Task directions: Print each entry precisely; exclude the pictures.

(Given data Opens)

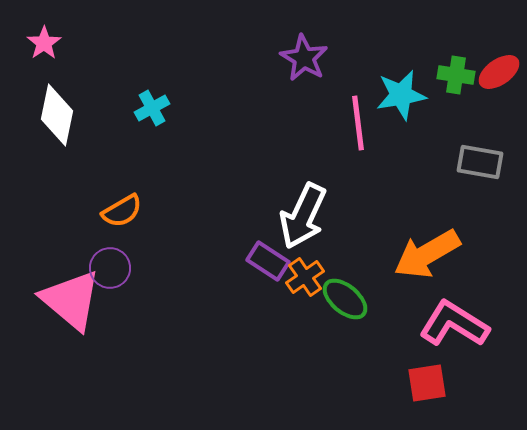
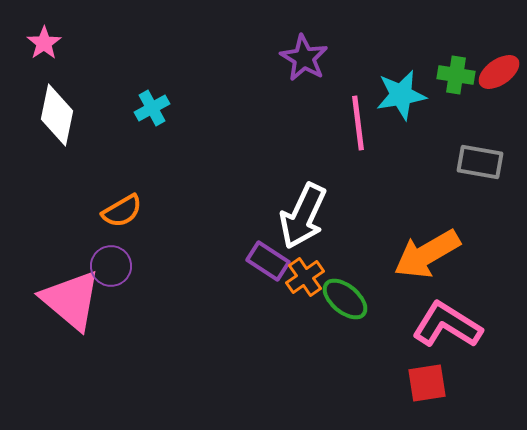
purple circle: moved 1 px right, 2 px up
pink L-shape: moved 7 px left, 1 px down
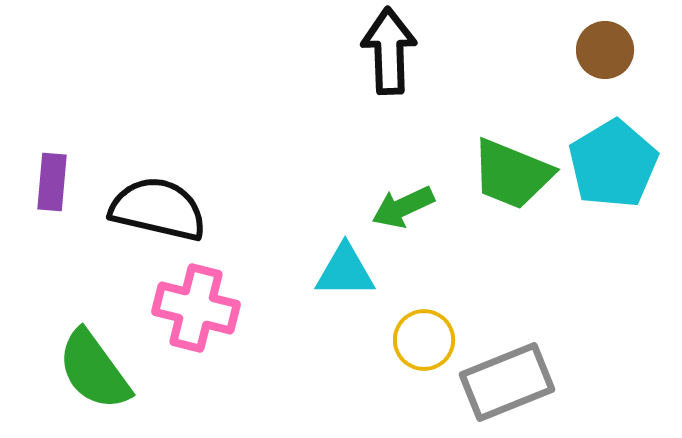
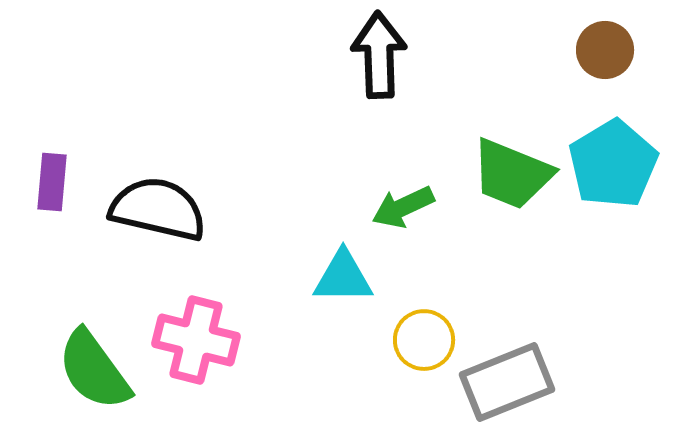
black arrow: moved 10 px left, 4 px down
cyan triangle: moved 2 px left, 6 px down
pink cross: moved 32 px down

(Given data Closes)

Problem solution:
purple circle: moved 1 px right, 2 px up
pink L-shape: moved 7 px left, 1 px down
black arrow: moved 10 px left, 4 px down
cyan triangle: moved 2 px left, 6 px down
pink cross: moved 32 px down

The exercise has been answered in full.